§ RECORDS TO PROCESS:
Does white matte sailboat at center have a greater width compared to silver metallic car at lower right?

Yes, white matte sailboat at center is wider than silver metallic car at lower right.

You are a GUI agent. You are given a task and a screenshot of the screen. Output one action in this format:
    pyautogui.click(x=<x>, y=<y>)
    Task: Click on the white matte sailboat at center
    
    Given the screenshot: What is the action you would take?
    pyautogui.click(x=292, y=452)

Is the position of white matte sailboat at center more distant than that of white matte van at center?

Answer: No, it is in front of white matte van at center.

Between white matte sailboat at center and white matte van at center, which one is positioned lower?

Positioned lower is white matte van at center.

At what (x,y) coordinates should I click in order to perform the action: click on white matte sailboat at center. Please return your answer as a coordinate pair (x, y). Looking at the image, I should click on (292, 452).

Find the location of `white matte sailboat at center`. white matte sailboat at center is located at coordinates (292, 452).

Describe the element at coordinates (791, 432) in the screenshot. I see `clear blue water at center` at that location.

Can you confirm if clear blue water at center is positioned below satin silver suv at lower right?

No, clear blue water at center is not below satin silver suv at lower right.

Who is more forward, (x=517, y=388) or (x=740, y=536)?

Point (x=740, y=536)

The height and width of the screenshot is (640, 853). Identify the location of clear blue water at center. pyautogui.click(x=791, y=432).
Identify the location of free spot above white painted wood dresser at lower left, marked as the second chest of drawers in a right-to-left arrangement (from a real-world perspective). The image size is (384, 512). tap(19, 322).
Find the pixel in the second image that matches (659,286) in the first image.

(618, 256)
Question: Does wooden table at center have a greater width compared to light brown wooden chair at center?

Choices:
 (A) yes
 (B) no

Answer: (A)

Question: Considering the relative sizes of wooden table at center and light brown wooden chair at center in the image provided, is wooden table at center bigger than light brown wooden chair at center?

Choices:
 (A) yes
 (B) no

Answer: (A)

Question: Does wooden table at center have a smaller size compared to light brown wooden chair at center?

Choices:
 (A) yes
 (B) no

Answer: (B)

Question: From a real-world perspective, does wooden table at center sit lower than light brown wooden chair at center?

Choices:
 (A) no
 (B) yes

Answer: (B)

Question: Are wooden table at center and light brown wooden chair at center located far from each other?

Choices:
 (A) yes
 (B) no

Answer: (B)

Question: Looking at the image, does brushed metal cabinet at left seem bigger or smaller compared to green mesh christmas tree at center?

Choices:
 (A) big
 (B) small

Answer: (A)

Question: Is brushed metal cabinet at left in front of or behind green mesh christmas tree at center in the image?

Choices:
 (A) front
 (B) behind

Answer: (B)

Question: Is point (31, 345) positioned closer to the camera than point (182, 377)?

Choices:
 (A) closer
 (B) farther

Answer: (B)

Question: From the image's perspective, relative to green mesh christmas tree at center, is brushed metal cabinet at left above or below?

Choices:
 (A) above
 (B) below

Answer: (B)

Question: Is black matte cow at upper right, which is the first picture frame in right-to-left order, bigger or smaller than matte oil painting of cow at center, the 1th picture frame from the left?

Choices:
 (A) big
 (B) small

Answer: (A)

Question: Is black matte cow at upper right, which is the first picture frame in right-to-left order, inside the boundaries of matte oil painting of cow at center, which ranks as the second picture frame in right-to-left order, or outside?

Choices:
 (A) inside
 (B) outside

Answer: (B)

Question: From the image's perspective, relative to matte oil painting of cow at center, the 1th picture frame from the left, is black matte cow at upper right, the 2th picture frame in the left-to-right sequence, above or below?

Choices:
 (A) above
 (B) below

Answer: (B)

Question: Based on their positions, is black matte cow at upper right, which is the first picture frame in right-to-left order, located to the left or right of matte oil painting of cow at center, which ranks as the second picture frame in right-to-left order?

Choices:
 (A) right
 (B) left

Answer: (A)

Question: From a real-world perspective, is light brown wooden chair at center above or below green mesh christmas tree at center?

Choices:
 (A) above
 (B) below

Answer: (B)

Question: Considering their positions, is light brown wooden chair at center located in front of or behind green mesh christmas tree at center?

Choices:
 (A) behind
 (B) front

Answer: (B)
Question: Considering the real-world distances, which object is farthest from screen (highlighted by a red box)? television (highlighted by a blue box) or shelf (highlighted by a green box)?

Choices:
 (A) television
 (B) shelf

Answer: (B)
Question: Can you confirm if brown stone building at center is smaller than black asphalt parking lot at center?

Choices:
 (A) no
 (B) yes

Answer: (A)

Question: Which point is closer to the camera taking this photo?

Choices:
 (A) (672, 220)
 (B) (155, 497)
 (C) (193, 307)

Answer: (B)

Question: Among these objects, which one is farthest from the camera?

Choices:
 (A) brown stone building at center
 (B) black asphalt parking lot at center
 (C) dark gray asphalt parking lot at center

§ WHAT TO DO:
Show every line of the records above that contains the word "have". Treat the match as case-sensitive.

§ RESPONSE TO THE TASK:
Does white matte sailboat at center have a greater width compared to silver metallic car at lower right?
Question: Does wooden table at center have a greater width compared to light brown wooden chair at center?
Question: Does wooden table at center have a smaller size compared to light brown wooden chair at center?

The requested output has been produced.